Structured diff data
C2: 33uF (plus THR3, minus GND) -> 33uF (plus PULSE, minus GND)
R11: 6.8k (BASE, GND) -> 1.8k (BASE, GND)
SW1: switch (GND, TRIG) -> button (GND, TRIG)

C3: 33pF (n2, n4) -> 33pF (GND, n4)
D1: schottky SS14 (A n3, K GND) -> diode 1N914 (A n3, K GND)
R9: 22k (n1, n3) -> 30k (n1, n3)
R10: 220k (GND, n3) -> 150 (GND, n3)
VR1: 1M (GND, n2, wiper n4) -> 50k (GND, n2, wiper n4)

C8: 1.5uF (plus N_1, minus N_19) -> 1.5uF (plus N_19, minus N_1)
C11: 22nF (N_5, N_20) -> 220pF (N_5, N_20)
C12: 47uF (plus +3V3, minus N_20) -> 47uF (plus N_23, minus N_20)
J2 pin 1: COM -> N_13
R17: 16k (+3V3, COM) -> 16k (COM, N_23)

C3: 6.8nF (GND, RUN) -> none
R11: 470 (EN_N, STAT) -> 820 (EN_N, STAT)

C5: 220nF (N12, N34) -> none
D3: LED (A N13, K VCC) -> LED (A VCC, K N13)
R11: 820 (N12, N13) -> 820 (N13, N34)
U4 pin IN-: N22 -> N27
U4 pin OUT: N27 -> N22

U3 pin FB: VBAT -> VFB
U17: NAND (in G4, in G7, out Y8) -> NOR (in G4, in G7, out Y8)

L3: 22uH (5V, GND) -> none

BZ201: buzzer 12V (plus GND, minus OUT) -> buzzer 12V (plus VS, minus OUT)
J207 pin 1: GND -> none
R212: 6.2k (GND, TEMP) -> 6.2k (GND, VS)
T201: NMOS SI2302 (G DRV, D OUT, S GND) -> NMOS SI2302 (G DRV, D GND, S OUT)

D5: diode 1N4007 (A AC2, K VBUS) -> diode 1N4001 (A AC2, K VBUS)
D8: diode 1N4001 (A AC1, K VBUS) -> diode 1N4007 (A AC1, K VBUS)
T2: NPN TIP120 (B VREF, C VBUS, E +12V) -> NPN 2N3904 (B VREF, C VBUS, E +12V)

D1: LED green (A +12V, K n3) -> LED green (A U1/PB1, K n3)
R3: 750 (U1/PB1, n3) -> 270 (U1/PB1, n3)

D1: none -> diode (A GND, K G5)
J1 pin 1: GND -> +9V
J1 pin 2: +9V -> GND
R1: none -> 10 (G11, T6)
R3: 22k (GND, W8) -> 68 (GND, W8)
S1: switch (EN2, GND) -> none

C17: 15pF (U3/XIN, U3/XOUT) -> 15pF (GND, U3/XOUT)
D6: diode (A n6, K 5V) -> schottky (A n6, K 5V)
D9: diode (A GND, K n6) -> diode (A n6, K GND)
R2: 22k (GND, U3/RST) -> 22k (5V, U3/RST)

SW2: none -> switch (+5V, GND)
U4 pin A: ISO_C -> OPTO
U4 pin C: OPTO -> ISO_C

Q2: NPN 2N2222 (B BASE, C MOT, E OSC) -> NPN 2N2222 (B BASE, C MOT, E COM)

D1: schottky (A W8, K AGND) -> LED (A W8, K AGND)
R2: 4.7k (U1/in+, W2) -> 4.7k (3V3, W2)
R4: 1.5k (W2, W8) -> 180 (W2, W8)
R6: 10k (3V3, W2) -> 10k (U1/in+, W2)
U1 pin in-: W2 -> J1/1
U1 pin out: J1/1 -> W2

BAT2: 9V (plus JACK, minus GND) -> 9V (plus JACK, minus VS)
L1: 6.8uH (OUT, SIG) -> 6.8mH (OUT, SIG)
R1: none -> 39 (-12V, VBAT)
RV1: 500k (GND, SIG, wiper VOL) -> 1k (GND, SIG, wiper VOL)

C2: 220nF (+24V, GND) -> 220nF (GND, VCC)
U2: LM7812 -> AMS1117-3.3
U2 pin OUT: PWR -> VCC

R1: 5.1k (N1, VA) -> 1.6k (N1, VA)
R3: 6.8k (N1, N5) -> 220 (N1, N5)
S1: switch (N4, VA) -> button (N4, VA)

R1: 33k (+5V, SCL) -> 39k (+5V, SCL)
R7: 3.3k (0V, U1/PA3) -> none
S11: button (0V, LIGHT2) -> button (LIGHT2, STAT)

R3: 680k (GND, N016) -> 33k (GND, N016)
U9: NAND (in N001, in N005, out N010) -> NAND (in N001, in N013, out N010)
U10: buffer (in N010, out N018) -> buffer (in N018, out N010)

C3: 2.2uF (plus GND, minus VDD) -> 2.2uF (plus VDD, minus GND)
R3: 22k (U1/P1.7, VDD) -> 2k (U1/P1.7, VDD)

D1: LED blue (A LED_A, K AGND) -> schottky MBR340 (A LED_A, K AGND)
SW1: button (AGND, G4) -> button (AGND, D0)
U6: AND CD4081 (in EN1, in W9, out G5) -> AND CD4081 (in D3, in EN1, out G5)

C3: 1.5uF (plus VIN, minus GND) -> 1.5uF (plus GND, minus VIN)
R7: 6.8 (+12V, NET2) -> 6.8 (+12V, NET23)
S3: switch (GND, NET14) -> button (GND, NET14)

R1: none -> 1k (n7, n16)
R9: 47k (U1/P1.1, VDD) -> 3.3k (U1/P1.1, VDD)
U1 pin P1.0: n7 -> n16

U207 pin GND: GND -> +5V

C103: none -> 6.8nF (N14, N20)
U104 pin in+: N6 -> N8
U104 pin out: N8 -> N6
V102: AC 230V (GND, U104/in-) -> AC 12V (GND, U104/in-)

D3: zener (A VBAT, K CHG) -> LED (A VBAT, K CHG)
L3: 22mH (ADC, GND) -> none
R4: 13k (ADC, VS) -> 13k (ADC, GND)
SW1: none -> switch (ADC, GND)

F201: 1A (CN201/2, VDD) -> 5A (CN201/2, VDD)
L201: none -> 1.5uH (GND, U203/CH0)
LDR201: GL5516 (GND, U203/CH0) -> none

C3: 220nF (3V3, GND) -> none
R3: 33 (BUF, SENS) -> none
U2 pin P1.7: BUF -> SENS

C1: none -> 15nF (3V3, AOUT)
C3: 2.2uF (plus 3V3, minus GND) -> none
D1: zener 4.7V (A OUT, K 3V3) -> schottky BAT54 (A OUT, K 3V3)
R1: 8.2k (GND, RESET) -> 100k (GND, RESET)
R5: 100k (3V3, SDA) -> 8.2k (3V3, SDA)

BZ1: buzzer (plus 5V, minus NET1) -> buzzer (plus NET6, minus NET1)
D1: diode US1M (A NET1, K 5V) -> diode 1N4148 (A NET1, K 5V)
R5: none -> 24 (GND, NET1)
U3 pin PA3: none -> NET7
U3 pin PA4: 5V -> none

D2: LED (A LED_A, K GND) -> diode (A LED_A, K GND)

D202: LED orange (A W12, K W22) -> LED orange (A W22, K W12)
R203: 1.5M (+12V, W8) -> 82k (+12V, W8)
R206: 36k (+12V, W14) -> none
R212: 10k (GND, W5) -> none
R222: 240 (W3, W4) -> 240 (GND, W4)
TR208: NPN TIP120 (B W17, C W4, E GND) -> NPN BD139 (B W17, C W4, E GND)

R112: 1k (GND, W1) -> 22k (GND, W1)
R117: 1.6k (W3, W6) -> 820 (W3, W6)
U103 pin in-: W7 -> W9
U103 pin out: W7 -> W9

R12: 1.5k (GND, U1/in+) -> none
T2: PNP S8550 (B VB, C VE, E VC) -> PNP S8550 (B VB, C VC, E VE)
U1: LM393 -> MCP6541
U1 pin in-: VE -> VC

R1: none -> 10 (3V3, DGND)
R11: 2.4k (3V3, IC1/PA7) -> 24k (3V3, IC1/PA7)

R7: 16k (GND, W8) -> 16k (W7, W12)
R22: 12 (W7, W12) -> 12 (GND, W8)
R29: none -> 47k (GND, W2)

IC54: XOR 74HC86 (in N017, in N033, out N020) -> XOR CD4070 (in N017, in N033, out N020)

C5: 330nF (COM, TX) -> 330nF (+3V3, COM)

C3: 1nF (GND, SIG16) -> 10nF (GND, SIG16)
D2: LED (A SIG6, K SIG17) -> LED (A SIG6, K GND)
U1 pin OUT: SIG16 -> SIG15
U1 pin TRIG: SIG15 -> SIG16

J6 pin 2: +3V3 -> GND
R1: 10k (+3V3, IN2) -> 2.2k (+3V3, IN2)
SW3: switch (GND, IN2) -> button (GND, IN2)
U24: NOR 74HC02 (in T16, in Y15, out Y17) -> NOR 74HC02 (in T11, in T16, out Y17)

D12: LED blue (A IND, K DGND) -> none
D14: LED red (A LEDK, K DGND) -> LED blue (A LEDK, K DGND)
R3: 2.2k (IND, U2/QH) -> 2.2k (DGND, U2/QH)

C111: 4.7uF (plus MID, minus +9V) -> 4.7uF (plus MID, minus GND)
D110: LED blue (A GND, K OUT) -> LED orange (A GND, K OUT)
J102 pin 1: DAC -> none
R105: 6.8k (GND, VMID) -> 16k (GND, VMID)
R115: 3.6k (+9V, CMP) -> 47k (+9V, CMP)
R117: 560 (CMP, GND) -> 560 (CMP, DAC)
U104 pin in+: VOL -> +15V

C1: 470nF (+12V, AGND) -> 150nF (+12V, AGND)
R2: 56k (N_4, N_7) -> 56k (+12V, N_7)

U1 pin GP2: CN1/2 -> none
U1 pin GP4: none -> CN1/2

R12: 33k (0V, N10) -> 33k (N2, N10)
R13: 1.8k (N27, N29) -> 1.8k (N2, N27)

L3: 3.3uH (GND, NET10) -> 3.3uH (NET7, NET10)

> _WHAT THE TASK ASKS_:
All that should be written out is the stretch of lines above between the one holding "D3: zener (A" and the one holding "U3 pin PA3: none -> NET7", inclusive, exactly as given.

> _YOUR RESPONSE_:
D3: zener (A VBAT, K CHG) -> LED (A VBAT, K CHG)
L3: 22mH (ADC, GND) -> none
R4: 13k (ADC, VS) -> 13k (ADC, GND)
SW1: none -> switch (ADC, GND)

F201: 1A (CN201/2, VDD) -> 5A (CN201/2, VDD)
L201: none -> 1.5uH (GND, U203/CH0)
LDR201: GL5516 (GND, U203/CH0) -> none

C3: 220nF (3V3, GND) -> none
R3: 33 (BUF, SENS) -> none
U2 pin P1.7: BUF -> SENS

C1: none -> 15nF (3V3, AOUT)
C3: 2.2uF (plus 3V3, minus GND) -> none
D1: zener 4.7V (A OUT, K 3V3) -> schottky BAT54 (A OUT, K 3V3)
R1: 8.2k (GND, RESET) -> 100k (GND, RESET)
R5: 100k (3V3, SDA) -> 8.2k (3V3, SDA)

BZ1: buzzer (plus 5V, minus NET1) -> buzzer (plus NET6, minus NET1)
D1: diode US1M (A NET1, K 5V) -> diode 1N4148 (A NET1, K 5V)
R5: none -> 24 (GND, NET1)
U3 pin PA3: none -> NET7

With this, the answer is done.